• **YOUR GOAL**
Copy out the data word for word. The images are not part of the copy.

BEGIN AVAILABLE DATA

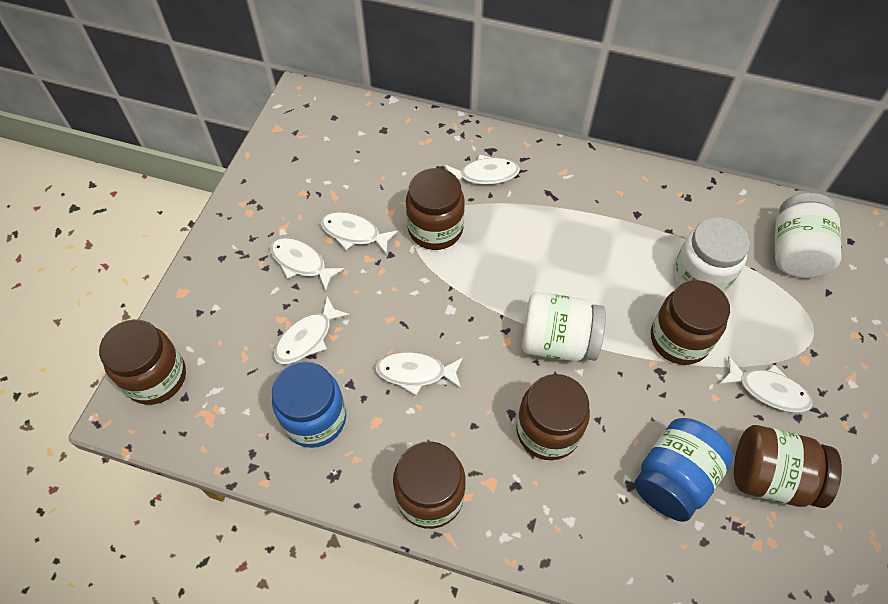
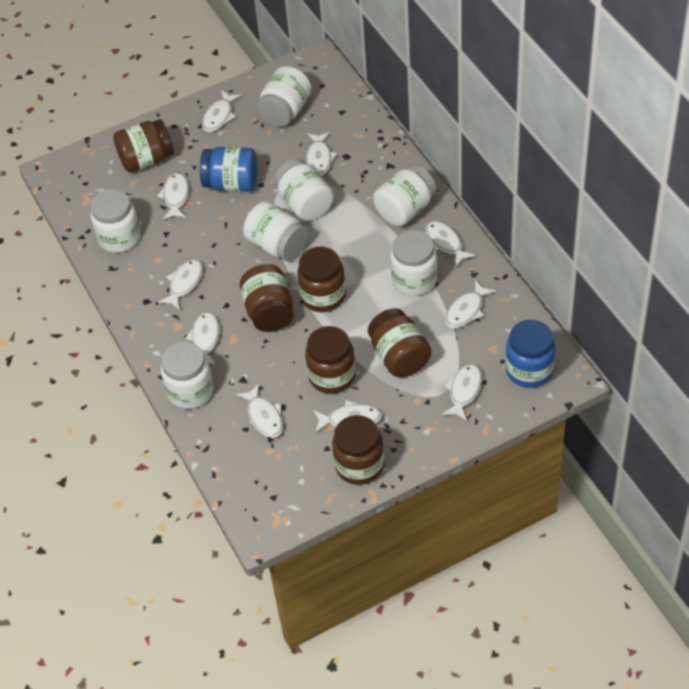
white fish: 6 -> 10
white jar: 3 -> 7

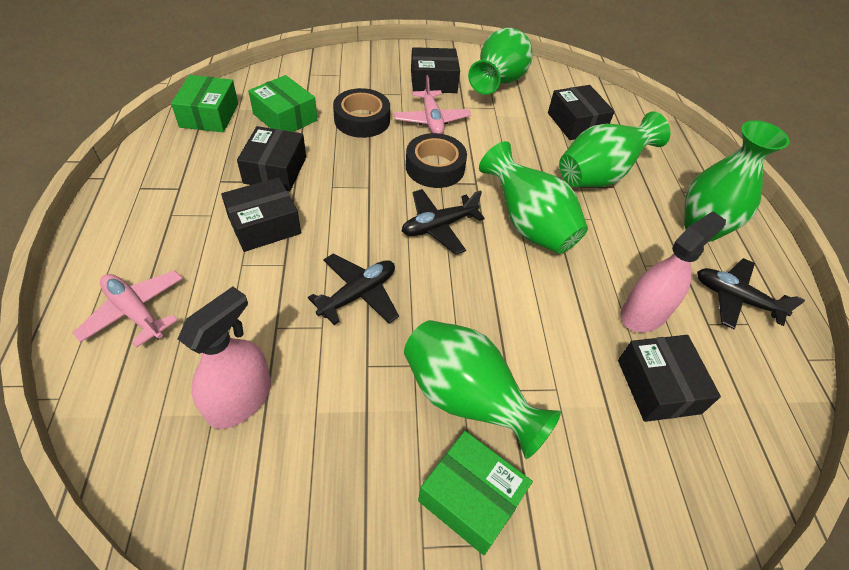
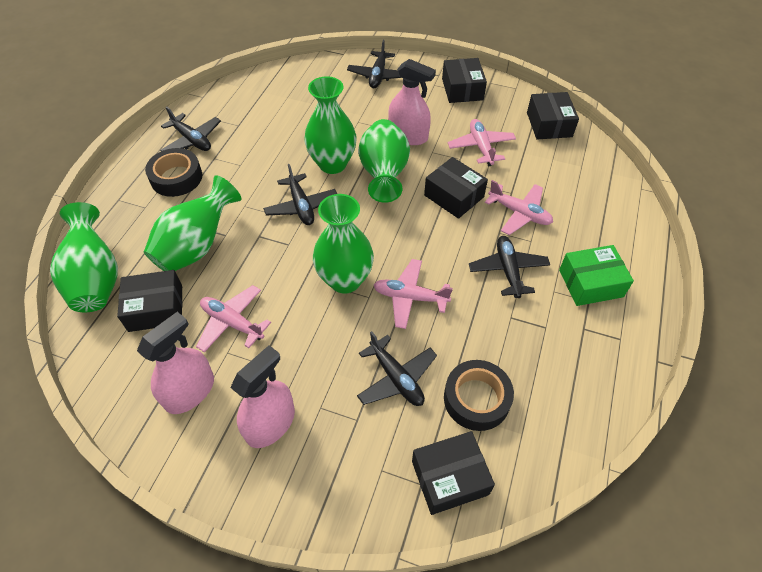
black plane: 3 -> 5
green box: 3 -> 1
pink plane: 2 -> 4
pink spray bottle: 2 -> 3

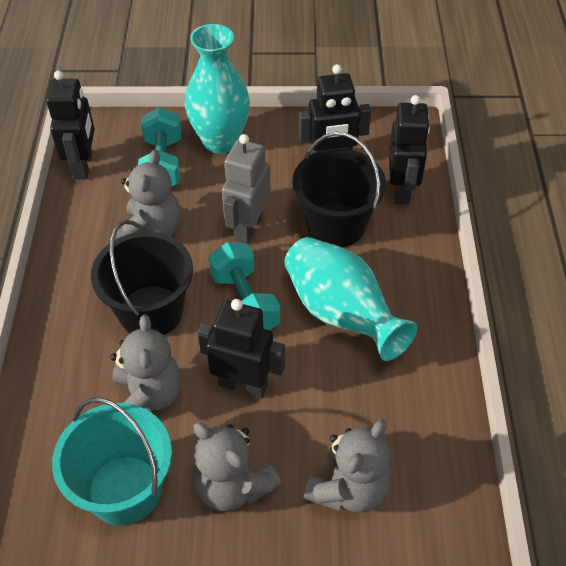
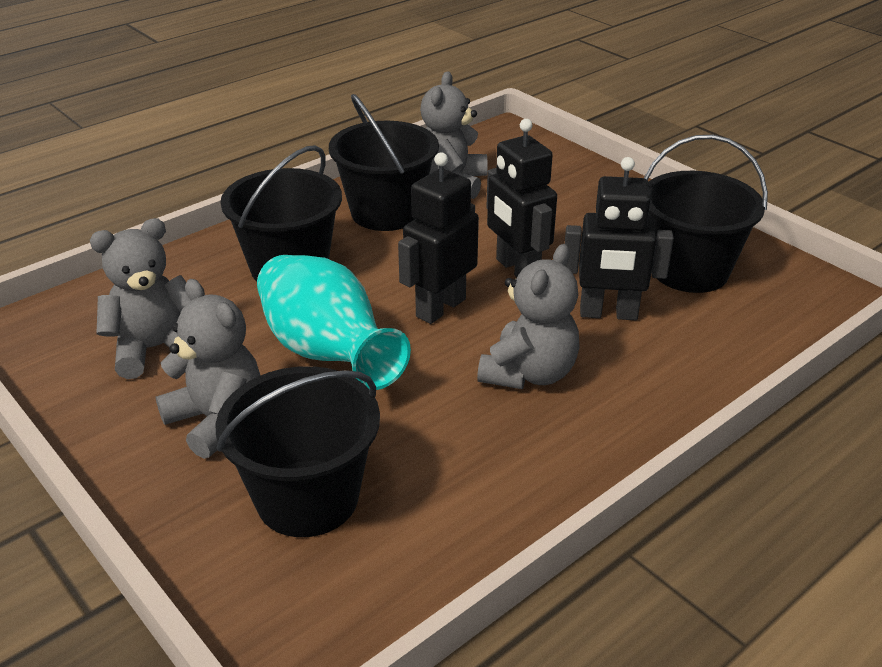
black bucket: 2 -> 4
black robot: 4 -> 3
grey robot: 1 -> 0
turquoise bucket: 1 -> 0
turquoise dumbbell: 2 -> 0
turquoise vase: 2 -> 1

END AVAILABLE DATA

• **RESPONSE TO THE TASK**
white fish: 6 -> 10
white jar: 3 -> 7

black plane: 3 -> 5
green box: 3 -> 1
pink plane: 2 -> 4
pink spray bottle: 2 -> 3

black bucket: 2 -> 4
black robot: 4 -> 3
grey robot: 1 -> 0
turquoise bucket: 1 -> 0
turquoise dumbbell: 2 -> 0
turquoise vase: 2 -> 1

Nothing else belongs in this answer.